YOUR ASSIGNMENT:
Within the records, say how many lines include the word "camera"; the answer should be the number and no more.

RECORDS SHOWN:

════════

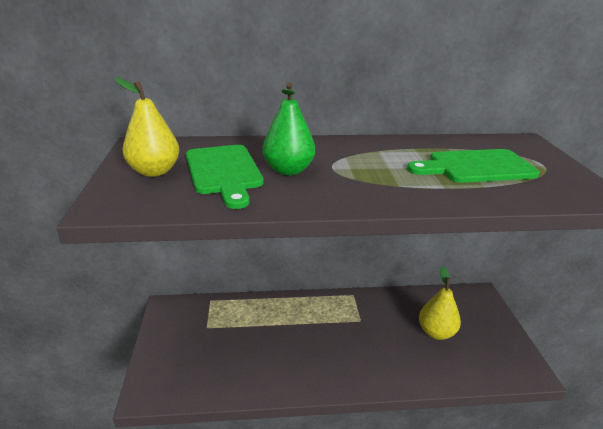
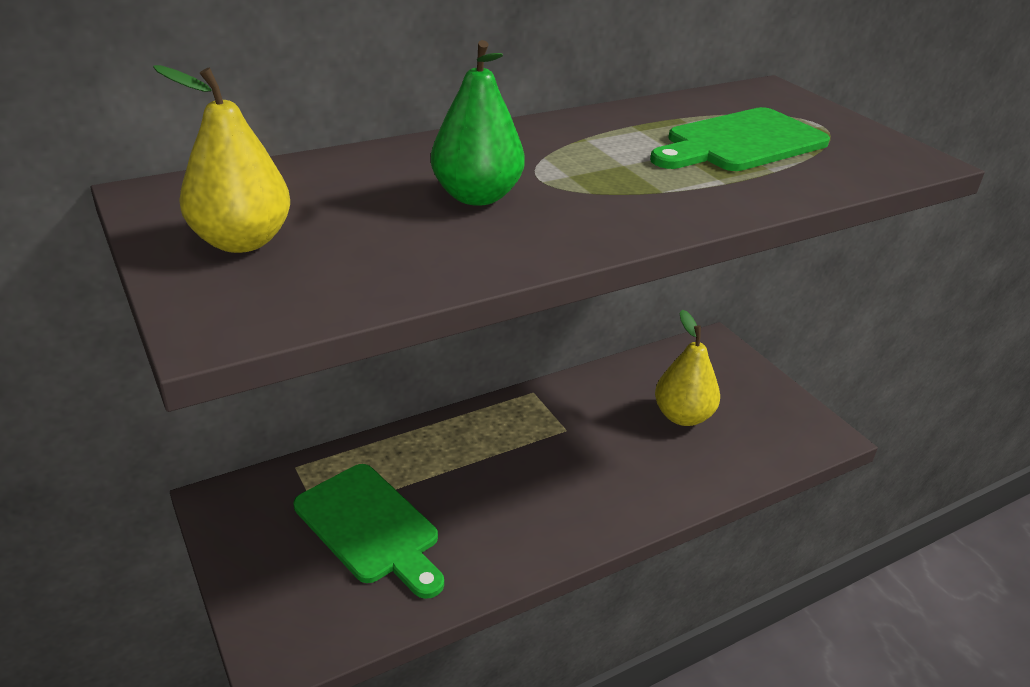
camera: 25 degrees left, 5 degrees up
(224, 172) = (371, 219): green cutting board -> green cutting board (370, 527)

════════

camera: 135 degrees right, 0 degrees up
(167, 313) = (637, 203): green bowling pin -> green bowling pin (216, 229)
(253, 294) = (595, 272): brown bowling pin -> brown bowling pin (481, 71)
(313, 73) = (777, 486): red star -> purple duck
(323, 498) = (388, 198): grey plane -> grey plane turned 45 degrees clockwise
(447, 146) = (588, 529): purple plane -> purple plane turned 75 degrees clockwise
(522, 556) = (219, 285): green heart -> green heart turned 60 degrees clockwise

════════

ANSWER TO THE PROBLEM:
2